GIVEN INFORMATION>
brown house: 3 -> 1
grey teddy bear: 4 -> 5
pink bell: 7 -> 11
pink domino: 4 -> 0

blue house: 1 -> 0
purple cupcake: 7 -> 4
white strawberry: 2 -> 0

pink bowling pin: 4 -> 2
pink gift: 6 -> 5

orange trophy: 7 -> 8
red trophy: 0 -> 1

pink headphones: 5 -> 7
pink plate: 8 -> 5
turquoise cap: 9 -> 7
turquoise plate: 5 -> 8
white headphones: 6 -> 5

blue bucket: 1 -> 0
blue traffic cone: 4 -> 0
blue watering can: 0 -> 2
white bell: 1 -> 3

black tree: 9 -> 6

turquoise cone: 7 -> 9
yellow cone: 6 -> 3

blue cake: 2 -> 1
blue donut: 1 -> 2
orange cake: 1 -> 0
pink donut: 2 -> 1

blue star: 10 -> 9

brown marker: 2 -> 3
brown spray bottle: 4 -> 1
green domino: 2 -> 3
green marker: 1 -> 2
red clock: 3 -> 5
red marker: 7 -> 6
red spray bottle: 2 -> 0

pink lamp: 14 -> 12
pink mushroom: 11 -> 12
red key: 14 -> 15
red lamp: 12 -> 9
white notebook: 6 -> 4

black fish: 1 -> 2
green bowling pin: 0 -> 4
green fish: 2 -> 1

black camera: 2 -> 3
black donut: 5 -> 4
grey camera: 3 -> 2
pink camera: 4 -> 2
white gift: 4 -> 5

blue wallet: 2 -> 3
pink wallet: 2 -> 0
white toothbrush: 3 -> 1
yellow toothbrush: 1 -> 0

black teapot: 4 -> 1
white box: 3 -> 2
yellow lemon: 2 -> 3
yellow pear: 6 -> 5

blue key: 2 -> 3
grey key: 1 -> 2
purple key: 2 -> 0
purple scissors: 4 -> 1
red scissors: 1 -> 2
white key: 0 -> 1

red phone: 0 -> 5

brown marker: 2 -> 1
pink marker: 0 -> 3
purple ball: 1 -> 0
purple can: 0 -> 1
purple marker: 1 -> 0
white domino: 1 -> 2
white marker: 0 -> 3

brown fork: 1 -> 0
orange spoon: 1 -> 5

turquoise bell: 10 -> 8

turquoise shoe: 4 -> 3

EXERCISE INSTRUCTIONS>
Return the records in full. Omit nothing.

SOLUTION TO THE EXERCISE>
brown house: 3 -> 1
grey teddy bear: 4 -> 5
pink bell: 7 -> 11
pink domino: 4 -> 0

blue house: 1 -> 0
purple cupcake: 7 -> 4
white strawberry: 2 -> 0

pink bowling pin: 4 -> 2
pink gift: 6 -> 5

orange trophy: 7 -> 8
red trophy: 0 -> 1

pink headphones: 5 -> 7
pink plate: 8 -> 5
turquoise cap: 9 -> 7
turquoise plate: 5 -> 8
white headphones: 6 -> 5

blue bucket: 1 -> 0
blue traffic cone: 4 -> 0
blue watering can: 0 -> 2
white bell: 1 -> 3

black tree: 9 -> 6

turquoise cone: 7 -> 9
yellow cone: 6 -> 3

blue cake: 2 -> 1
blue donut: 1 -> 2
orange cake: 1 -> 0
pink donut: 2 -> 1

blue star: 10 -> 9

brown marker: 2 -> 3
brown spray bottle: 4 -> 1
green domino: 2 -> 3
green marker: 1 -> 2
red clock: 3 -> 5
red marker: 7 -> 6
red spray bottle: 2 -> 0

pink lamp: 14 -> 12
pink mushroom: 11 -> 12
red key: 14 -> 15
red lamp: 12 -> 9
white notebook: 6 -> 4

black fish: 1 -> 2
green bowling pin: 0 -> 4
green fish: 2 -> 1

black camera: 2 -> 3
black donut: 5 -> 4
grey camera: 3 -> 2
pink camera: 4 -> 2
white gift: 4 -> 5

blue wallet: 2 -> 3
pink wallet: 2 -> 0
white toothbrush: 3 -> 1
yellow toothbrush: 1 -> 0

black teapot: 4 -> 1
white box: 3 -> 2
yellow lemon: 2 -> 3
yellow pear: 6 -> 5

blue key: 2 -> 3
grey key: 1 -> 2
purple key: 2 -> 0
purple scissors: 4 -> 1
red scissors: 1 -> 2
white key: 0 -> 1

red phone: 0 -> 5

brown marker: 2 -> 1
pink marker: 0 -> 3
purple ball: 1 -> 0
purple can: 0 -> 1
purple marker: 1 -> 0
white domino: 1 -> 2
white marker: 0 -> 3

brown fork: 1 -> 0
orange spoon: 1 -> 5

turquoise bell: 10 -> 8

turquoise shoe: 4 -> 3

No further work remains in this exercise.